> Raw records:
—————

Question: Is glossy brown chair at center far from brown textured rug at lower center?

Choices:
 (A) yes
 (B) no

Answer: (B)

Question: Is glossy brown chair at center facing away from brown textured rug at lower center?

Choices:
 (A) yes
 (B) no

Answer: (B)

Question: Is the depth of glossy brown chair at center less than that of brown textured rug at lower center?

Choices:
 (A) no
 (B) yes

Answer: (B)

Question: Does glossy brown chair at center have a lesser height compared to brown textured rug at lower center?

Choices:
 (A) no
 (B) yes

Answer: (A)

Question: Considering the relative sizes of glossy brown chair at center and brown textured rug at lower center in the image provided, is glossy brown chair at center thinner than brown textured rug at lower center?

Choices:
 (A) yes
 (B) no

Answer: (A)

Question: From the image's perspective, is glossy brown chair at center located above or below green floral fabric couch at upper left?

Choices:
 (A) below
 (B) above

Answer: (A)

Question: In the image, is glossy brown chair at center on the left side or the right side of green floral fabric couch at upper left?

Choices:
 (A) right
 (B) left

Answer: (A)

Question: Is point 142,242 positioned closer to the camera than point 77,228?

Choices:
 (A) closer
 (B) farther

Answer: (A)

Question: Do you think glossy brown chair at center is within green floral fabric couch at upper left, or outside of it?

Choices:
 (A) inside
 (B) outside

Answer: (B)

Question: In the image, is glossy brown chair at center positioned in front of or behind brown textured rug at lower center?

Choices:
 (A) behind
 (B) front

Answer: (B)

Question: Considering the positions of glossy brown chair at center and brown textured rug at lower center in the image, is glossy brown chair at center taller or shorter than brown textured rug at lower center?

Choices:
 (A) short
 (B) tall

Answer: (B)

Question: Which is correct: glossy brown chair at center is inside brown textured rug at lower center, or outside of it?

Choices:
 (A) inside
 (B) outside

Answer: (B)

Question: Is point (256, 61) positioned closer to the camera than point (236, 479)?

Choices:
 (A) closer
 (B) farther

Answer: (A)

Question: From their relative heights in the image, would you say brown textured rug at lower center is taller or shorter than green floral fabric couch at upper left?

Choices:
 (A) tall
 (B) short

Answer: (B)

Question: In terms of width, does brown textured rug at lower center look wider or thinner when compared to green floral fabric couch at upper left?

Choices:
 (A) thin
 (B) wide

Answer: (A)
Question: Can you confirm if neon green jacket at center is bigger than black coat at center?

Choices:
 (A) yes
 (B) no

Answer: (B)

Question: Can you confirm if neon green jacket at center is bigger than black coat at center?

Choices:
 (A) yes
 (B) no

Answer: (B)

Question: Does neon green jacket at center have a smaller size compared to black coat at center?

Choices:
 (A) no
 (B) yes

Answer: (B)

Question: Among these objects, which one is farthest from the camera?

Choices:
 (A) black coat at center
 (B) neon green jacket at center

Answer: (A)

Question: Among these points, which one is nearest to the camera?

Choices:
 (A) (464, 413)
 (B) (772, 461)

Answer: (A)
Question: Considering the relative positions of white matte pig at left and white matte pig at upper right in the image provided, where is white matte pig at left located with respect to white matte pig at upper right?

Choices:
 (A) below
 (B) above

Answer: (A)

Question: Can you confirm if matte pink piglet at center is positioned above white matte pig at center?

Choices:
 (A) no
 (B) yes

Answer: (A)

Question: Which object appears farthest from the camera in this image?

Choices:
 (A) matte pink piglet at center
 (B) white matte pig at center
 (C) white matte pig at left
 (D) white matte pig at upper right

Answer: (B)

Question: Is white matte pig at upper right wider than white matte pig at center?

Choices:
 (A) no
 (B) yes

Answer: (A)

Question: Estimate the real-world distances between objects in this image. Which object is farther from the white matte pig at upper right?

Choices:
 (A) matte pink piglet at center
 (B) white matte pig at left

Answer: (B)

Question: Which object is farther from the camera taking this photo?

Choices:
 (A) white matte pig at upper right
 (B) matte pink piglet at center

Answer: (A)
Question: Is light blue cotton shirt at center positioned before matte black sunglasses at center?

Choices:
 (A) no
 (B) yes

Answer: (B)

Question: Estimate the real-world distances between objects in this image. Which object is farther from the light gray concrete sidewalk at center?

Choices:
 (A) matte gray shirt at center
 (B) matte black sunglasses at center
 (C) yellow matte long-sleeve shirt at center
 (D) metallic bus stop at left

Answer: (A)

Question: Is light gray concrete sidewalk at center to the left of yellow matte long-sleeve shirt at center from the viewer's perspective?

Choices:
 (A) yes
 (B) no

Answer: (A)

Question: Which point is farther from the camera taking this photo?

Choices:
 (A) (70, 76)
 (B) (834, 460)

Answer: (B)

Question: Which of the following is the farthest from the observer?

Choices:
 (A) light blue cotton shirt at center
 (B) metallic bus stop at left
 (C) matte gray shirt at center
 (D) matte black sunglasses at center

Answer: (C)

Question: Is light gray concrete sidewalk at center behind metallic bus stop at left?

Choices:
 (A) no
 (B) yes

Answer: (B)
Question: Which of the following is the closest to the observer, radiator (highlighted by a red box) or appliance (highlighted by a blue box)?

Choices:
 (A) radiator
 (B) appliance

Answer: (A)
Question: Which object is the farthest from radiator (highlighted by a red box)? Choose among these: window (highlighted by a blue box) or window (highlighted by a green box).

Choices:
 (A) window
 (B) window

—————

Show every line of the rows above that contains the word "yellow", copying each line unchanged. Case counts, so match the word only where its capitalization is the same.

 (C) yellow matte long-sleeve shirt at center
Question: Is light gray concrete sidewalk at center to the left of yellow matte long-sleeve shirt at center from the viewer's perspective?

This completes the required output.